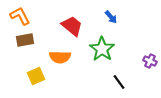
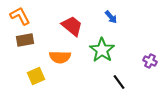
green star: moved 1 px down
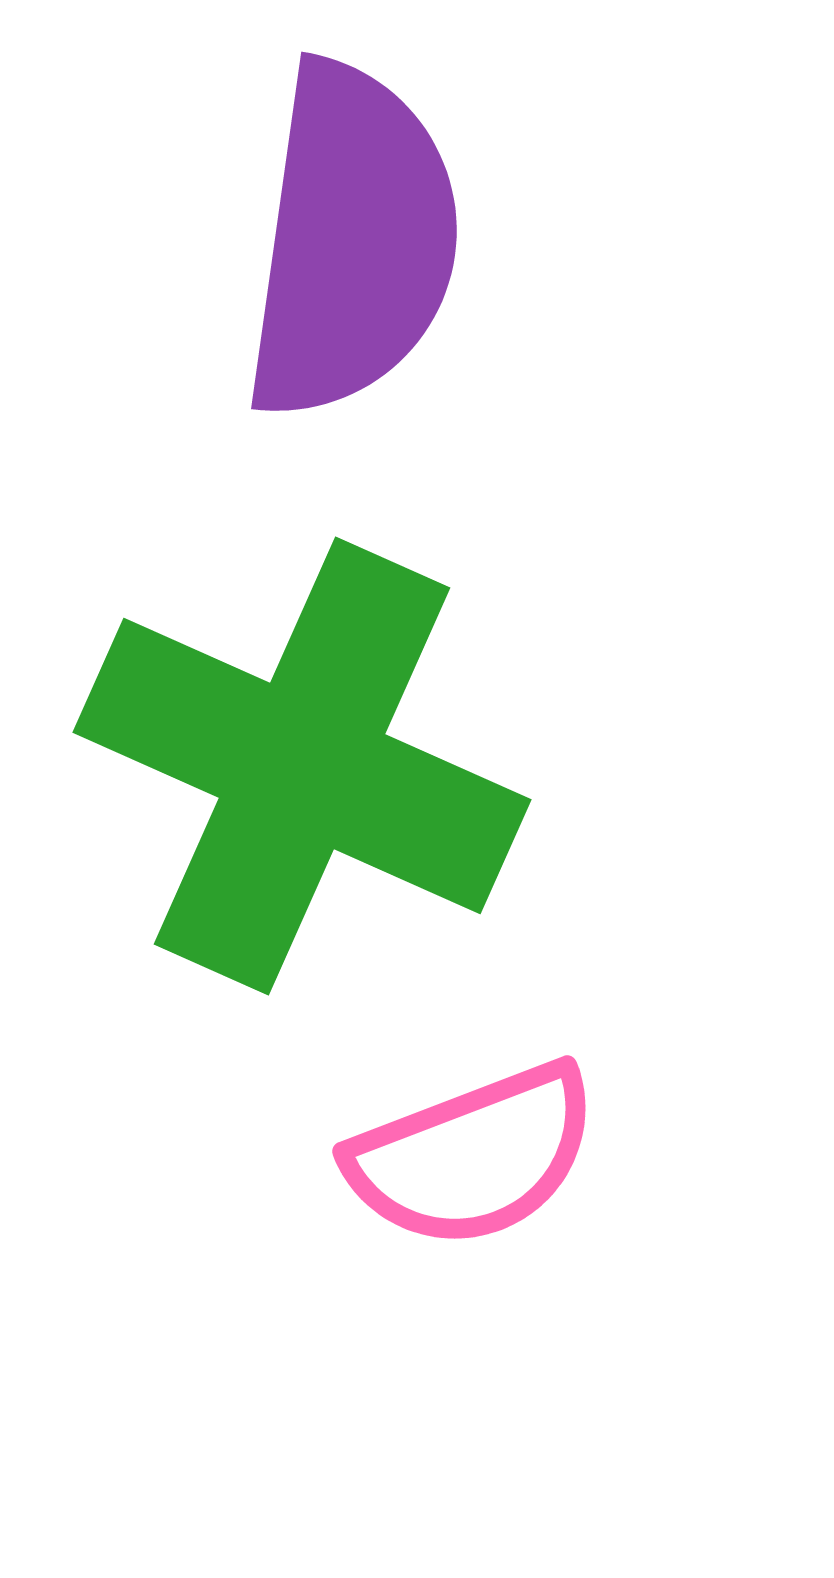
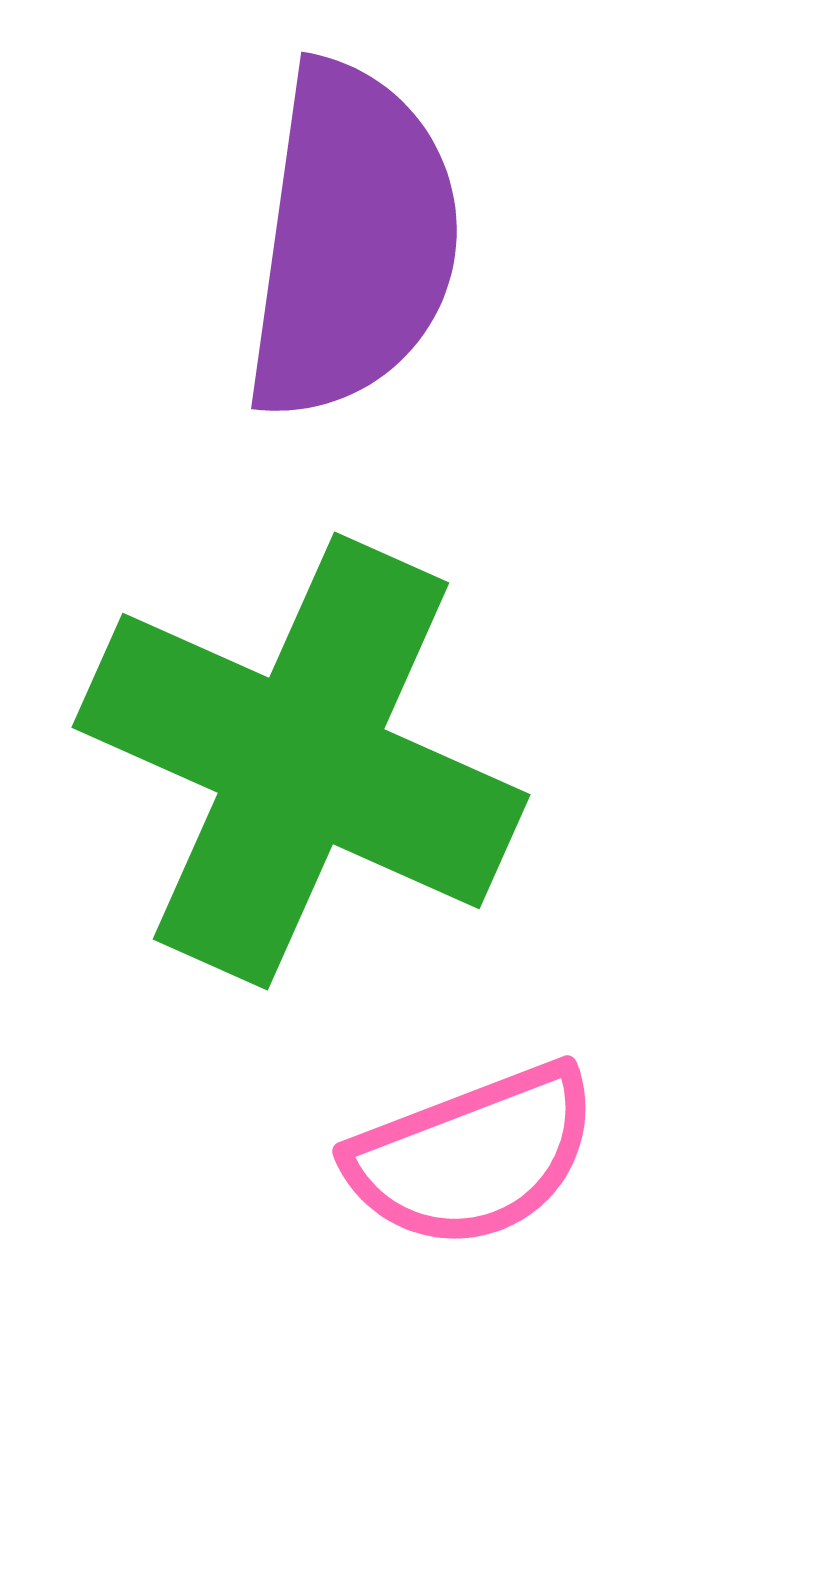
green cross: moved 1 px left, 5 px up
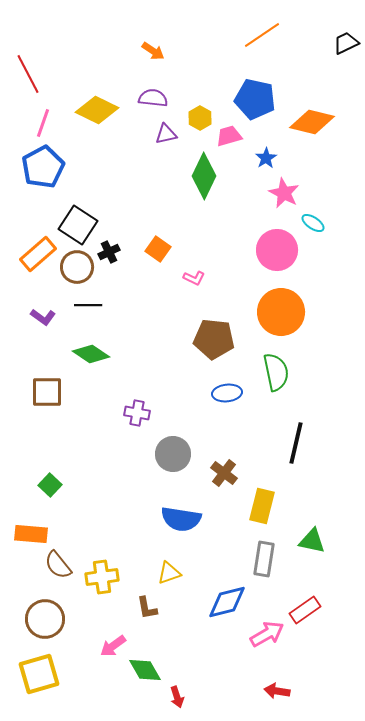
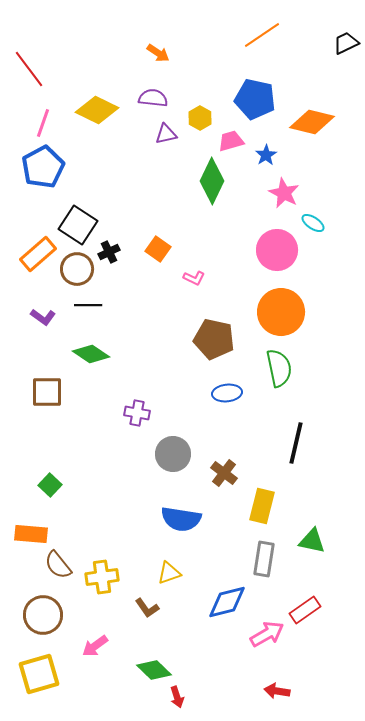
orange arrow at (153, 51): moved 5 px right, 2 px down
red line at (28, 74): moved 1 px right, 5 px up; rotated 9 degrees counterclockwise
pink trapezoid at (229, 136): moved 2 px right, 5 px down
blue star at (266, 158): moved 3 px up
green diamond at (204, 176): moved 8 px right, 5 px down
brown circle at (77, 267): moved 2 px down
brown pentagon at (214, 339): rotated 6 degrees clockwise
green semicircle at (276, 372): moved 3 px right, 4 px up
brown L-shape at (147, 608): rotated 25 degrees counterclockwise
brown circle at (45, 619): moved 2 px left, 4 px up
pink arrow at (113, 646): moved 18 px left
green diamond at (145, 670): moved 9 px right; rotated 16 degrees counterclockwise
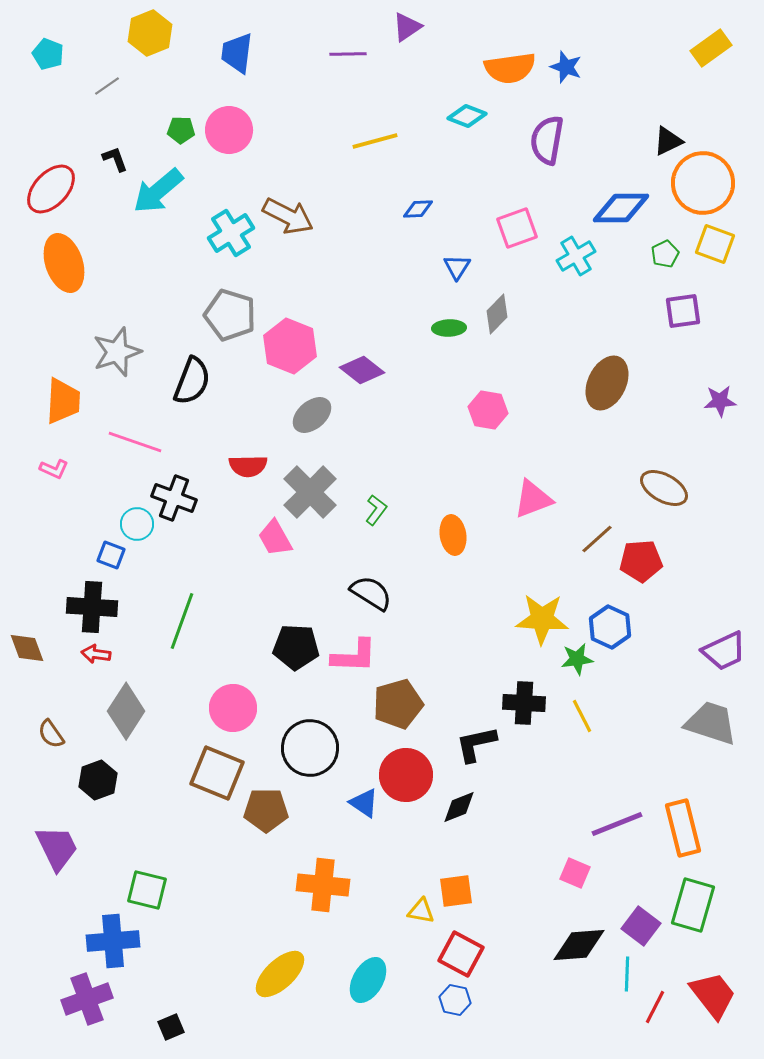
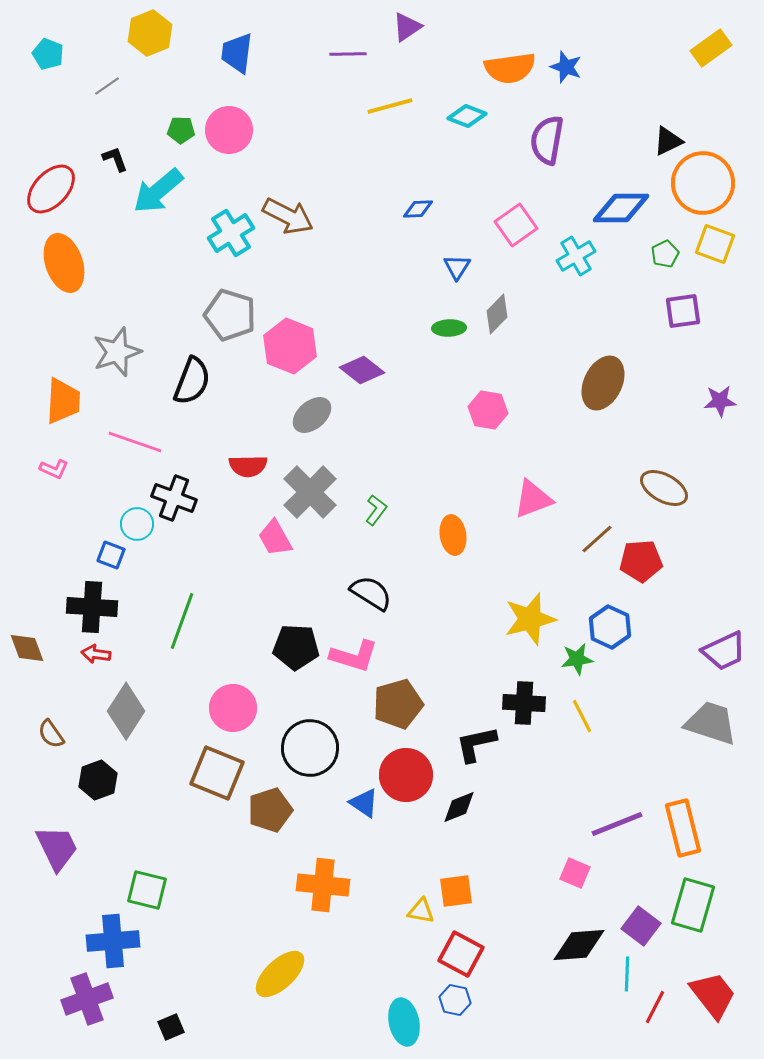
yellow line at (375, 141): moved 15 px right, 35 px up
pink square at (517, 228): moved 1 px left, 3 px up; rotated 15 degrees counterclockwise
brown ellipse at (607, 383): moved 4 px left
yellow star at (542, 619): moved 12 px left; rotated 18 degrees counterclockwise
pink L-shape at (354, 656): rotated 15 degrees clockwise
brown pentagon at (266, 810): moved 4 px right; rotated 18 degrees counterclockwise
cyan ellipse at (368, 980): moved 36 px right, 42 px down; rotated 42 degrees counterclockwise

++++++++

**Written problem**
Repeat the lines of the material from the one containing "yellow line at" through the end of the material, inclusive.

**Output below**
yellow line at (375, 141): moved 15 px right, 35 px up
pink square at (517, 228): moved 1 px left, 3 px up; rotated 15 degrees counterclockwise
brown ellipse at (607, 383): moved 4 px left
yellow star at (542, 619): moved 12 px left; rotated 18 degrees counterclockwise
pink L-shape at (354, 656): rotated 15 degrees clockwise
brown pentagon at (266, 810): moved 4 px right; rotated 18 degrees counterclockwise
cyan ellipse at (368, 980): moved 36 px right, 42 px down; rotated 42 degrees counterclockwise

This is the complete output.